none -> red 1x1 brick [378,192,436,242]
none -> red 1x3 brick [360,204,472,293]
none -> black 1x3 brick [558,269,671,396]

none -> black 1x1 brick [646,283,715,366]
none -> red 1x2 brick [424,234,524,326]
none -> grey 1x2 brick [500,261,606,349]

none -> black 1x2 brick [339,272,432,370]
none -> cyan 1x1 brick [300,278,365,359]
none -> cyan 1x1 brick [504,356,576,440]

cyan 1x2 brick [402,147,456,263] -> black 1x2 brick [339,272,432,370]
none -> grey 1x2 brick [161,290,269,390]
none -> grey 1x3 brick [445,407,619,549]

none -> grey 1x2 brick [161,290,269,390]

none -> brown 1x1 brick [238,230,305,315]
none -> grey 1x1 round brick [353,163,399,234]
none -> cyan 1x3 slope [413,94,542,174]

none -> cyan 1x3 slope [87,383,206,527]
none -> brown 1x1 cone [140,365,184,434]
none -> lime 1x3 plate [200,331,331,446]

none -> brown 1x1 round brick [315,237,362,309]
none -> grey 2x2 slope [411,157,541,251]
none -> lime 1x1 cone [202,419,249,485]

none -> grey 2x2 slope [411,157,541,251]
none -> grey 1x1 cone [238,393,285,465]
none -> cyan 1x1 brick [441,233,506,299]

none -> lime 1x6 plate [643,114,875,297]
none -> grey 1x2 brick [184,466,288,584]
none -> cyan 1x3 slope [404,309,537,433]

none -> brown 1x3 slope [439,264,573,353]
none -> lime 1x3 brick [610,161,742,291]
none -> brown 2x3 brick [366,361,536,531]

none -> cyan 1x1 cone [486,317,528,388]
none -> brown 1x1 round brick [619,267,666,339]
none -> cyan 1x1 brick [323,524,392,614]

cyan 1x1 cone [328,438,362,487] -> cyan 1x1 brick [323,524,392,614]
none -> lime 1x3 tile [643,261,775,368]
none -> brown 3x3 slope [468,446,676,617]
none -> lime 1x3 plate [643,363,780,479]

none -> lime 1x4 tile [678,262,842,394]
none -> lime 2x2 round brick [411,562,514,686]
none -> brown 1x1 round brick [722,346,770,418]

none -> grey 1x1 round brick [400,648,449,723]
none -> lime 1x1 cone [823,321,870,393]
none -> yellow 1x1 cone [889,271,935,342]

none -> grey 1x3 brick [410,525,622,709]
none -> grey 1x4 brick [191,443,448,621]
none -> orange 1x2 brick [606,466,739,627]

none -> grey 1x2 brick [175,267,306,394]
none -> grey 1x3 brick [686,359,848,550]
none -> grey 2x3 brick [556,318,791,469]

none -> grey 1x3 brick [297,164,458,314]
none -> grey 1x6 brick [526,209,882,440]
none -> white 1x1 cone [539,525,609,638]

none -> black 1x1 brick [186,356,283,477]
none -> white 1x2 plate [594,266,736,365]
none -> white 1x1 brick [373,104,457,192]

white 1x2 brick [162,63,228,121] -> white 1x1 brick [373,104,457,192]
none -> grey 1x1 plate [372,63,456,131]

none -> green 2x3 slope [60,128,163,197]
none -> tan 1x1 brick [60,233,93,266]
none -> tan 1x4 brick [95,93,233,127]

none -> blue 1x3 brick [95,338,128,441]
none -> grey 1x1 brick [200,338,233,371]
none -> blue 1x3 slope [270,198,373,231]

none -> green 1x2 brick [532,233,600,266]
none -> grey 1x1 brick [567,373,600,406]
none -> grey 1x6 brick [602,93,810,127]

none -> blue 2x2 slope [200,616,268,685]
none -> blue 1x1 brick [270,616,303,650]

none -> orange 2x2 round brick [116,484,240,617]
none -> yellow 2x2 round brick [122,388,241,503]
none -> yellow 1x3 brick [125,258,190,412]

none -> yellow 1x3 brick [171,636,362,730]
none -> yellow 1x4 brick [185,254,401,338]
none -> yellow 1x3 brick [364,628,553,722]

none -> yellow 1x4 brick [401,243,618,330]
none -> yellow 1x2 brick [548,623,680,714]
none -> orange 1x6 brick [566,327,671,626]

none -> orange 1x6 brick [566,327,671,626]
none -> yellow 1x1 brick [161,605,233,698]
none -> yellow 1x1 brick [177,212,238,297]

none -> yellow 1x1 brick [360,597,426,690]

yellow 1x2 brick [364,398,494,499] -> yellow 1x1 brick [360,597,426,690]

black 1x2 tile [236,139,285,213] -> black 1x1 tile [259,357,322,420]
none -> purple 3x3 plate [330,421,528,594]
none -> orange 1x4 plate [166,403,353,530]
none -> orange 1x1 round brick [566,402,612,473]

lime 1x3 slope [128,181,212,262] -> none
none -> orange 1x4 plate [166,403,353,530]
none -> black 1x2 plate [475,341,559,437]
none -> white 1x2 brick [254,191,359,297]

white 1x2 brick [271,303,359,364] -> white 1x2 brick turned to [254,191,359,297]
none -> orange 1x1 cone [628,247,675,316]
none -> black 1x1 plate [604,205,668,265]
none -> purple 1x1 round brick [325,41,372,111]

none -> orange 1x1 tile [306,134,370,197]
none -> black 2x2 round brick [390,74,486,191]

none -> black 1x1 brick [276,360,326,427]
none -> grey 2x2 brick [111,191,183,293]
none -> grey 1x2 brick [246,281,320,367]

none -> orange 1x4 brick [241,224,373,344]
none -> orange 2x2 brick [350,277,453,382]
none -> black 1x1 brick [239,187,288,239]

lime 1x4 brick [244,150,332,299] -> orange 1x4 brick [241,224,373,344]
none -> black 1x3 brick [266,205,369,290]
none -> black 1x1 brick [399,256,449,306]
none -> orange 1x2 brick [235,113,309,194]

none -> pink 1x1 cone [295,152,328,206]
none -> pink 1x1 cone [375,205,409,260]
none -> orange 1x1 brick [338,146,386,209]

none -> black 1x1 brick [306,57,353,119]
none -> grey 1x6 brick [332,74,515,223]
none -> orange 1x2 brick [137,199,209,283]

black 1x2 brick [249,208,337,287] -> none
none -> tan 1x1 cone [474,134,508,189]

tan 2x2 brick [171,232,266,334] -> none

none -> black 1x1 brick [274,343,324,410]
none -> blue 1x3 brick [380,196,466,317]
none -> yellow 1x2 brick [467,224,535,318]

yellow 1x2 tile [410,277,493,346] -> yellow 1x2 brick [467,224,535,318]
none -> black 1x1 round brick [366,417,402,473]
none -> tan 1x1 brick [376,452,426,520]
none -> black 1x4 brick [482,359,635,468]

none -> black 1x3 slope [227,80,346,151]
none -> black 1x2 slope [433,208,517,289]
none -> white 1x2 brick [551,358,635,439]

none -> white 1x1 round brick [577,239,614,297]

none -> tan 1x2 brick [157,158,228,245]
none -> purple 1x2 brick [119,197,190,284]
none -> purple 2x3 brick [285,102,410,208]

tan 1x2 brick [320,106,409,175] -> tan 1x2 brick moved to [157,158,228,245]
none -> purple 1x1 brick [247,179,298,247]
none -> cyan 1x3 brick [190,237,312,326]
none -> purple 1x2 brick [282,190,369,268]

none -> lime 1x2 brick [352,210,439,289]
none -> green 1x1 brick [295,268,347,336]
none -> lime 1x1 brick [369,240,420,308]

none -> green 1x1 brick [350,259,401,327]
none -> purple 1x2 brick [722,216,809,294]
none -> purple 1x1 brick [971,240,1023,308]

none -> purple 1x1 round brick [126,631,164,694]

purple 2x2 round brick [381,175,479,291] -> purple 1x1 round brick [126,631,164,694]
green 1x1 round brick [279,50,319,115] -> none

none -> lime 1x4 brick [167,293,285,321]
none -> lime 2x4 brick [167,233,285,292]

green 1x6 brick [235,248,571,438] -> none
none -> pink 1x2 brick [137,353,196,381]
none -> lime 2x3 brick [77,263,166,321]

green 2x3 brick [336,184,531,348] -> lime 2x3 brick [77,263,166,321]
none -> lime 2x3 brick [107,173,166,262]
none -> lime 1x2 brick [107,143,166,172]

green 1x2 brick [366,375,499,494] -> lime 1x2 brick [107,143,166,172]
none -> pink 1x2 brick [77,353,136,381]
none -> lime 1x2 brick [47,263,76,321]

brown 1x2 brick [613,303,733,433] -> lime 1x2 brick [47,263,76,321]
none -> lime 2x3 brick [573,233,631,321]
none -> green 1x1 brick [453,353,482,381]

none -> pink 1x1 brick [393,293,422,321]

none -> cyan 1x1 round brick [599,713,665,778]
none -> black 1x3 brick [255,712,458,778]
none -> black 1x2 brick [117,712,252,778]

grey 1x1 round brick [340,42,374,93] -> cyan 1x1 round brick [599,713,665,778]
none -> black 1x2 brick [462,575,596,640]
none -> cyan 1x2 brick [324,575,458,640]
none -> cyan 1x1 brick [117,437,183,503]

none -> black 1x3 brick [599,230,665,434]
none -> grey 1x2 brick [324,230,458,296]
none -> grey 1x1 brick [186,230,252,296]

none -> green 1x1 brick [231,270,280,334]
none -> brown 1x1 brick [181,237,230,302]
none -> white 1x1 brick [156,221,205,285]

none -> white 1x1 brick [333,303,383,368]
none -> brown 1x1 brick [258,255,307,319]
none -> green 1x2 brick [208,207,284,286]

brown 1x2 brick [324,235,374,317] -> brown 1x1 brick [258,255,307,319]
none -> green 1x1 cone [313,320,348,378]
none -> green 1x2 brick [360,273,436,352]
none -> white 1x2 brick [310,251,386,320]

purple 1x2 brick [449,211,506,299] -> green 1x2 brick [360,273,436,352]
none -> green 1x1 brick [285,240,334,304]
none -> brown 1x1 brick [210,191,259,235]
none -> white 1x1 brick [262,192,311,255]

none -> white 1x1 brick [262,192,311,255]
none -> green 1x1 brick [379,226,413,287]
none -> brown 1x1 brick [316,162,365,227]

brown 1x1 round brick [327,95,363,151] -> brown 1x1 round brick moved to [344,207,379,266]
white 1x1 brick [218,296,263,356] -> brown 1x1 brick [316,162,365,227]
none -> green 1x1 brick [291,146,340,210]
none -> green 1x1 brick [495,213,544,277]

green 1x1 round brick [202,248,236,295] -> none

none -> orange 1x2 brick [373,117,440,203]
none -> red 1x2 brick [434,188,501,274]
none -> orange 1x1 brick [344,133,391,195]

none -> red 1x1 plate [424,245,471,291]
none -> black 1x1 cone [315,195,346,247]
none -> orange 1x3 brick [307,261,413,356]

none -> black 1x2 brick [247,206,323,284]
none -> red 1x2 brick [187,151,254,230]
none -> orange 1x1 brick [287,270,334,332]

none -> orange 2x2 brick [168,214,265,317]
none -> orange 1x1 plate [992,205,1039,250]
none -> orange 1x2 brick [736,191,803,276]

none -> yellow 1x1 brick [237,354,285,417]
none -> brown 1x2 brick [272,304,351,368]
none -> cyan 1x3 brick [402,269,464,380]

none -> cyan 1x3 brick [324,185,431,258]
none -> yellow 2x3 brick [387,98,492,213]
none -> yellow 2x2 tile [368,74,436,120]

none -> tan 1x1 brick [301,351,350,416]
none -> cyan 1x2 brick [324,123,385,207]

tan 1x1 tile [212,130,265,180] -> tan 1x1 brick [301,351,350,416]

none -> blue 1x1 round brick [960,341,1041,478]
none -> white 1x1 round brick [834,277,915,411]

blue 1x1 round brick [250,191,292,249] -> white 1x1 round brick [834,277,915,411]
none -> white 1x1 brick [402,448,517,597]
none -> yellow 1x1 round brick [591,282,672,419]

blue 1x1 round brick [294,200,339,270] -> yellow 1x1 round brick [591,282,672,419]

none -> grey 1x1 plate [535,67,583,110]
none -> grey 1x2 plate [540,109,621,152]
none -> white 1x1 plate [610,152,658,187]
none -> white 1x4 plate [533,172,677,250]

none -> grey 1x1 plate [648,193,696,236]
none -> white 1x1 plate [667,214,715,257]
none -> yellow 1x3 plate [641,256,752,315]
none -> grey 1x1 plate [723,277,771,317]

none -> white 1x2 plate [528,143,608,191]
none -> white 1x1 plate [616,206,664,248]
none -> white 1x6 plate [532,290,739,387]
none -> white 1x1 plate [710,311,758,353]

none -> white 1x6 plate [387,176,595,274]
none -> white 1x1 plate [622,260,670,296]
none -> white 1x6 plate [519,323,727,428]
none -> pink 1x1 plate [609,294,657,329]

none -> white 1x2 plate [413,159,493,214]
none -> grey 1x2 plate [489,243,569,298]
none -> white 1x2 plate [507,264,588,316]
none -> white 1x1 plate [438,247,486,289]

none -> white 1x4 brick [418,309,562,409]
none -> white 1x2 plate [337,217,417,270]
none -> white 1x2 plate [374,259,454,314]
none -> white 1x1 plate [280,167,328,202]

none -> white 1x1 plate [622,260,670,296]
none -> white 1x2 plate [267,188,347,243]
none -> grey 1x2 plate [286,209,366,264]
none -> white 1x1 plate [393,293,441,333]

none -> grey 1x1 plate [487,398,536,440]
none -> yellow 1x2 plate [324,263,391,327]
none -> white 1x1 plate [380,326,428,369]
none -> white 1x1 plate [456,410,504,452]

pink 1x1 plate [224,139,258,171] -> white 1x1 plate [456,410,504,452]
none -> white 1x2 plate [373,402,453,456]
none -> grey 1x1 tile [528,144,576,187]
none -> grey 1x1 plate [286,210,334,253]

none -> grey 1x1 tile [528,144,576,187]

────

Please give back exactly the lines of this listing beginning at the line with "none -> tan 1x1 brick [376,452,426,520]" and ending with the line with "none -> purple 1x2 brick [282,190,369,268]", both included, and nothing else.

• _Written solution_:
none -> tan 1x1 brick [376,452,426,520]
none -> black 1x4 brick [482,359,635,468]

none -> black 1x3 slope [227,80,346,151]
none -> black 1x2 slope [433,208,517,289]
none -> white 1x2 brick [551,358,635,439]

none -> white 1x1 round brick [577,239,614,297]

none -> tan 1x2 brick [157,158,228,245]
none -> purple 1x2 brick [119,197,190,284]
none -> purple 2x3 brick [285,102,410,208]

tan 1x2 brick [320,106,409,175] -> tan 1x2 brick moved to [157,158,228,245]
none -> purple 1x1 brick [247,179,298,247]
none -> cyan 1x3 brick [190,237,312,326]
none -> purple 1x2 brick [282,190,369,268]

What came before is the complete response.